Exercise objective
Copy the records that follow exactly as written, but not their pictures.

Provided information
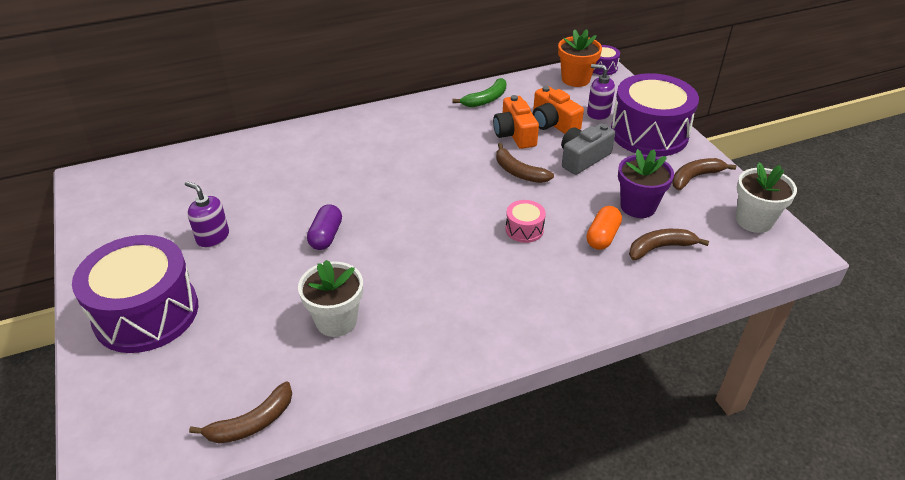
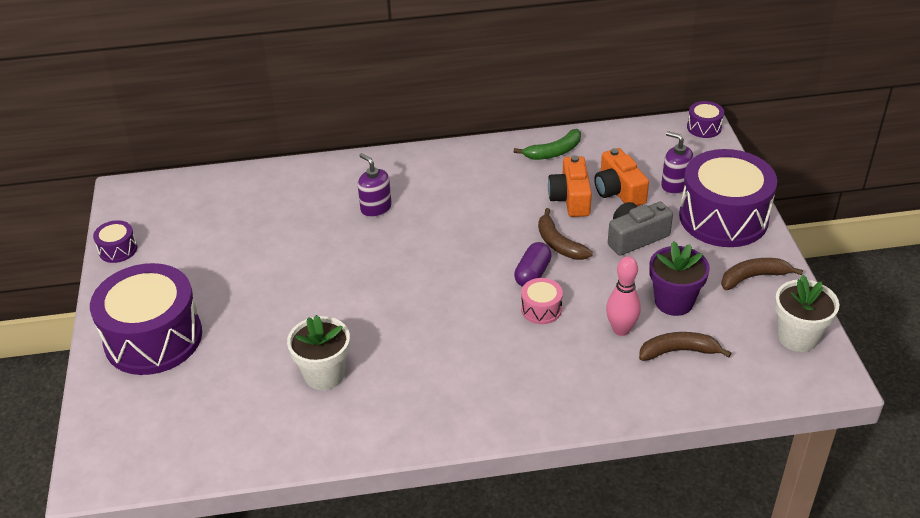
camera: 15 degrees right, 0 degrees up
purple soap dispenser [185,181,229,248] -> purple soap dispenser moved to [358,153,392,217]
brown banana [189,382,292,443] -> none
purple capsule [307,204,342,250] -> purple capsule moved to [514,242,552,287]
orange flower pot [558,29,602,87] -> none
orange capsule [587,206,622,250] -> pink bowling pin [606,256,641,336]
none -> purple drum [93,220,137,263]

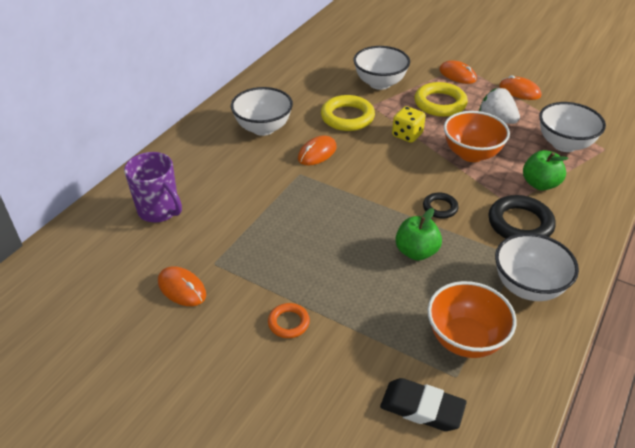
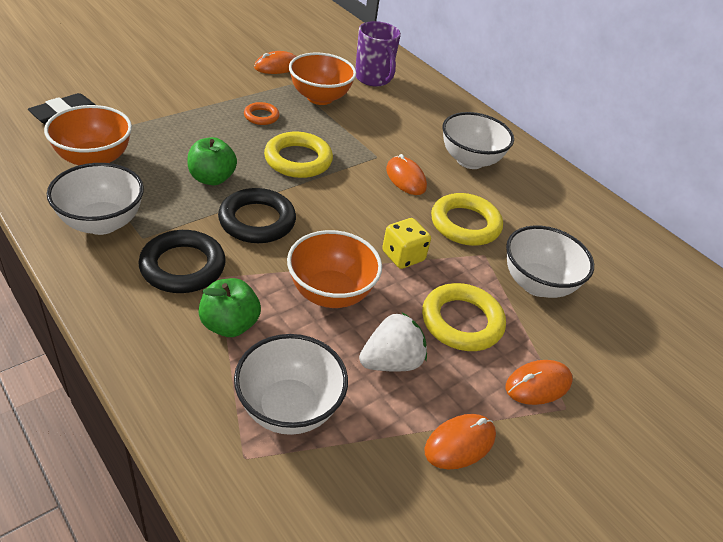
camera: 105 degrees right, 0 degrees up
purple mug [124,152,182,222] -> purple mug turned 90 degrees counterclockwise [355,21,401,87]
orange ring [268,303,310,338] -> orange ring moved to [244,102,280,125]
black ring [423,193,459,219] -> black ring [218,188,296,243], size x1.80
none -> yellow ring [264,132,333,178]
none -> orange bowl [289,52,356,105]

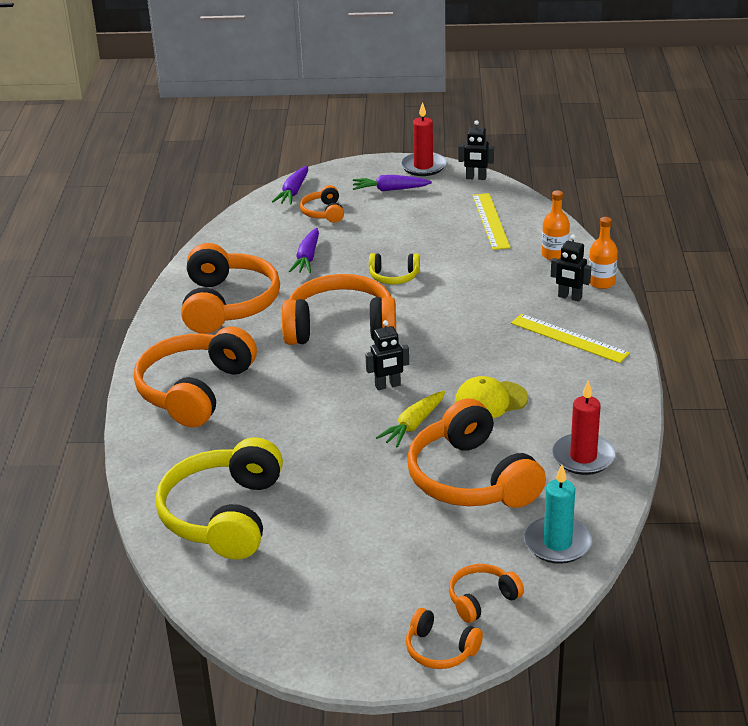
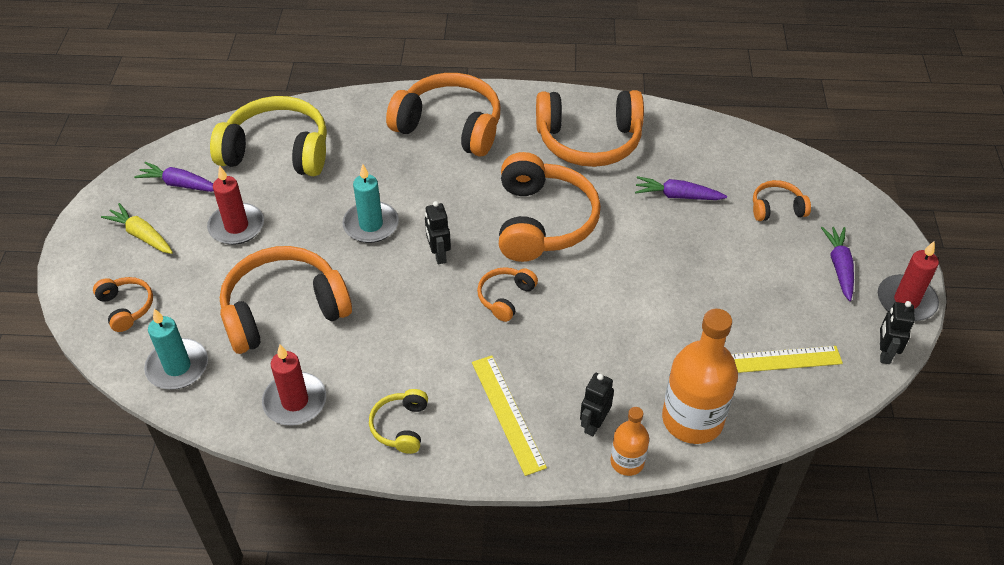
camera: 90 degrees right, 15 degrees up
purple carrot [272,166,308,205] -> purple carrot moved to [134,162,214,192]
yellow headphones [369,253,420,285] -> yellow headphones moved to [369,389,428,454]
yellow carrot [376,391,445,447] -> yellow carrot moved to [101,203,173,254]
orange headphones [406,608,483,669] -> orange headphones moved to [477,267,538,322]
yellow cap [455,376,528,418] -> none
yellow ruler [511,314,630,363] -> yellow ruler turned 60 degrees counterclockwise [472,356,547,476]
orange bottle [542,190,570,260] -> orange bottle [662,308,738,444], size x1.87
none -> red candle [207,165,264,245]
none -> turquoise candle [342,164,399,243]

Response
camera: 15 degrees right, 0 degrees up
purple soap dispenser [185,181,229,248] -> purple soap dispenser moved to [358,153,392,217]
brown banana [189,382,292,443] -> none
purple capsule [307,204,342,250] -> purple capsule moved to [514,242,552,287]
orange flower pot [558,29,602,87] -> none
orange capsule [587,206,622,250] -> pink bowling pin [606,256,641,336]
none -> purple drum [93,220,137,263]

camera: 105 degrees right, 0 degrees up
purple mug [124,152,182,222] -> purple mug turned 90 degrees counterclockwise [355,21,401,87]
orange ring [268,303,310,338] -> orange ring moved to [244,102,280,125]
black ring [423,193,459,219] -> black ring [218,188,296,243], size x1.80
none -> yellow ring [264,132,333,178]
none -> orange bowl [289,52,356,105]

camera: 90 degrees right, 15 degrees up
purple carrot [272,166,308,205] -> purple carrot moved to [134,162,214,192]
yellow headphones [369,253,420,285] -> yellow headphones moved to [369,389,428,454]
yellow carrot [376,391,445,447] -> yellow carrot moved to [101,203,173,254]
orange headphones [406,608,483,669] -> orange headphones moved to [477,267,538,322]
yellow cap [455,376,528,418] -> none
yellow ruler [511,314,630,363] -> yellow ruler turned 60 degrees counterclockwise [472,356,547,476]
orange bottle [542,190,570,260] -> orange bottle [662,308,738,444], size x1.87
none -> red candle [207,165,264,245]
none -> turquoise candle [342,164,399,243]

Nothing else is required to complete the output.